Exercise data
★ ★ ★

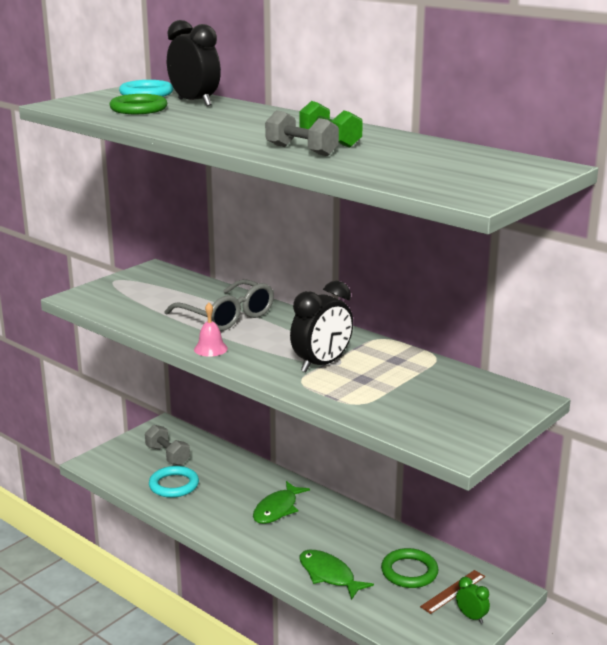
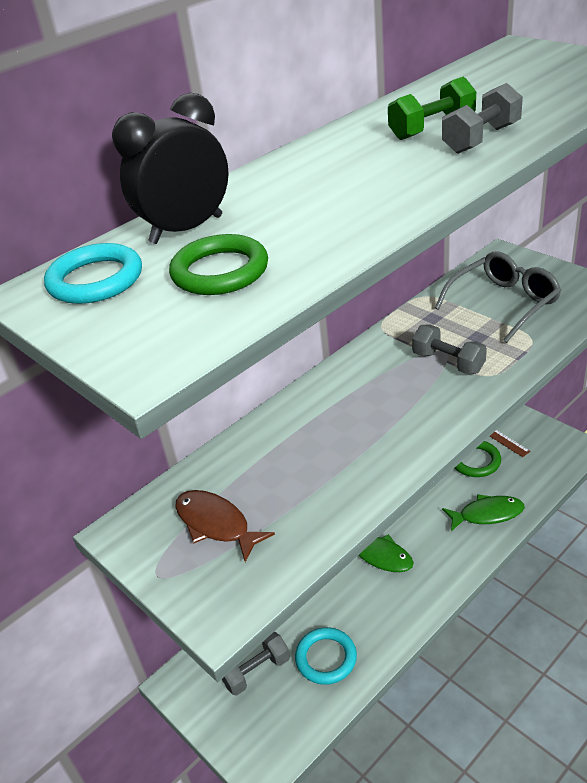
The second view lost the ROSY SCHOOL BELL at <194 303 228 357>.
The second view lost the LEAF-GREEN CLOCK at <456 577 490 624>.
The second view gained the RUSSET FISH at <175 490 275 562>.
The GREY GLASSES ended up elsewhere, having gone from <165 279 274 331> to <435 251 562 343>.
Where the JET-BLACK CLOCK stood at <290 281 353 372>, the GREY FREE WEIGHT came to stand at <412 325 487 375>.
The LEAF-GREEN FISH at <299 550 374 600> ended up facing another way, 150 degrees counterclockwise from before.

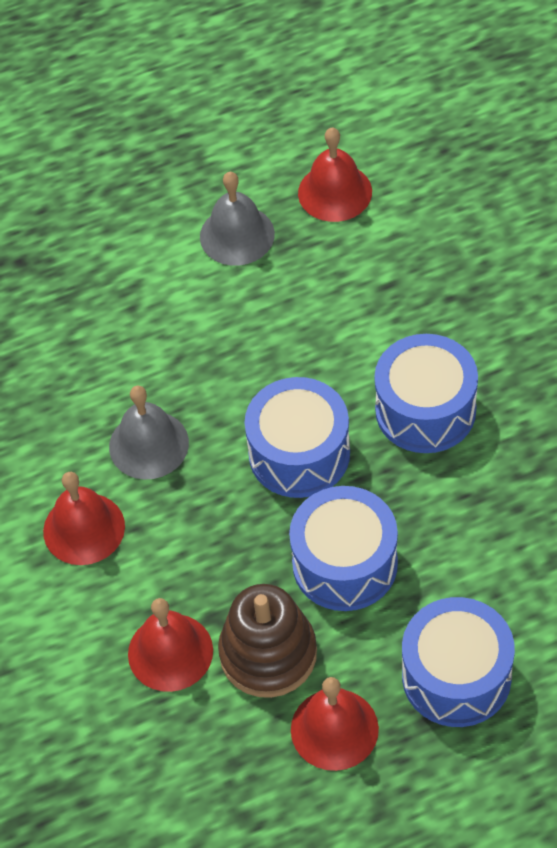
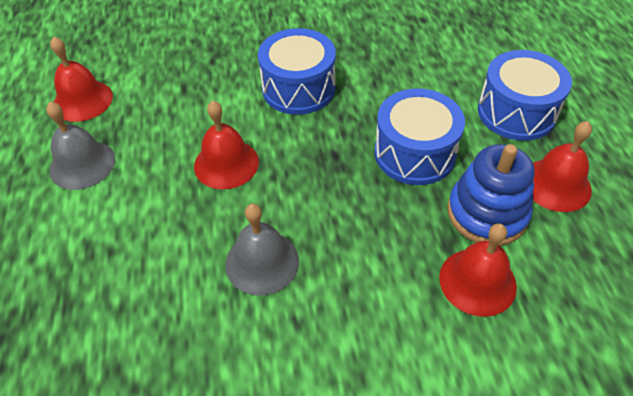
The second view lost the COBALT DRUM at <245 377 350 498>.
The SCARLET SCHOOL BELL ended up elsewhere, having gone from <43 472 125 565> to <194 101 259 189>.
What was the RUSSET STACKING TOY at <218 584 317 698> turned into the COBALT STACKING TOY at <447 144 535 246>.

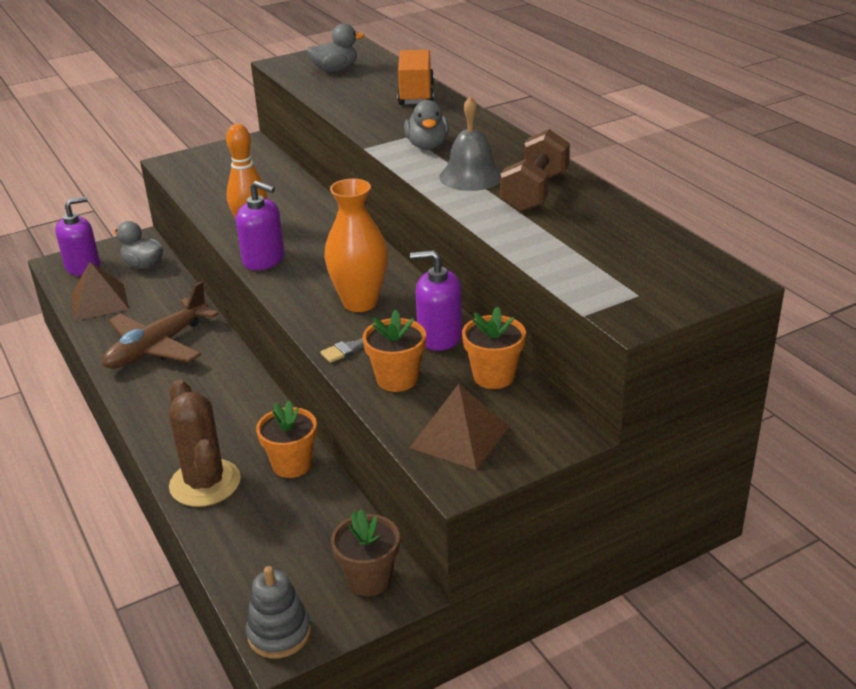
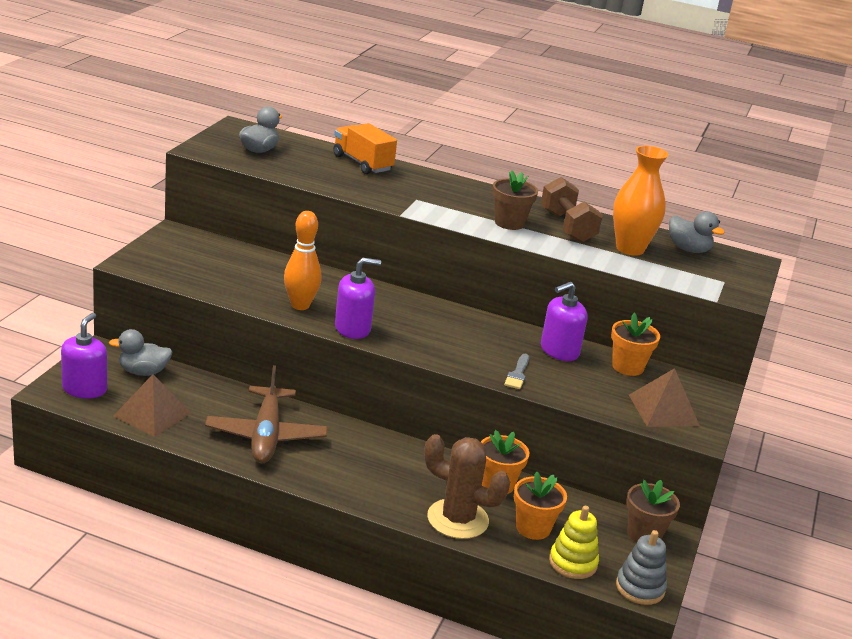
The second view gained the BRIGHT YELLOW STACKING TOY at <549 506 599 579>.
The ORANGE FLOWER VASE ended up elsewhere, having gone from <324 179 388 312> to <613 146 668 256>.
The ORANGE PLANT POT ended up elsewhere, having gone from <362 310 426 392> to <514 471 567 540>.
The GREY TOY DUCK ended up elsewhere, having gone from <404 100 449 150> to <669 211 725 253>.
Where the GREY SCHOOL BELL stood at <439 97 502 191>, the RUSSET PLANT POT came to stand at <492 171 538 230>.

★ ★ ★

All lines from the beginning of the entries above to the line containing "The ORANGE PLANT", inclusive, should be printed exactly, apart from the pictures.

Finished exercise
The second view lost the ROSY SCHOOL BELL at <194 303 228 357>.
The second view lost the LEAF-GREEN CLOCK at <456 577 490 624>.
The second view gained the RUSSET FISH at <175 490 275 562>.
The GREY GLASSES ended up elsewhere, having gone from <165 279 274 331> to <435 251 562 343>.
Where the JET-BLACK CLOCK stood at <290 281 353 372>, the GREY FREE WEIGHT came to stand at <412 325 487 375>.
The LEAF-GREEN FISH at <299 550 374 600> ended up facing another way, 150 degrees counterclockwise from before.

The second view lost the COBALT DRUM at <245 377 350 498>.
The SCARLET SCHOOL BELL ended up elsewhere, having gone from <43 472 125 565> to <194 101 259 189>.
What was the RUSSET STACKING TOY at <218 584 317 698> turned into the COBALT STACKING TOY at <447 144 535 246>.

The second view gained the BRIGHT YELLOW STACKING TOY at <549 506 599 579>.
The ORANGE FLOWER VASE ended up elsewhere, having gone from <324 179 388 312> to <613 146 668 256>.
The ORANGE PLANT POT ended up elsewhere, having gone from <362 310 426 392> to <514 471 567 540>.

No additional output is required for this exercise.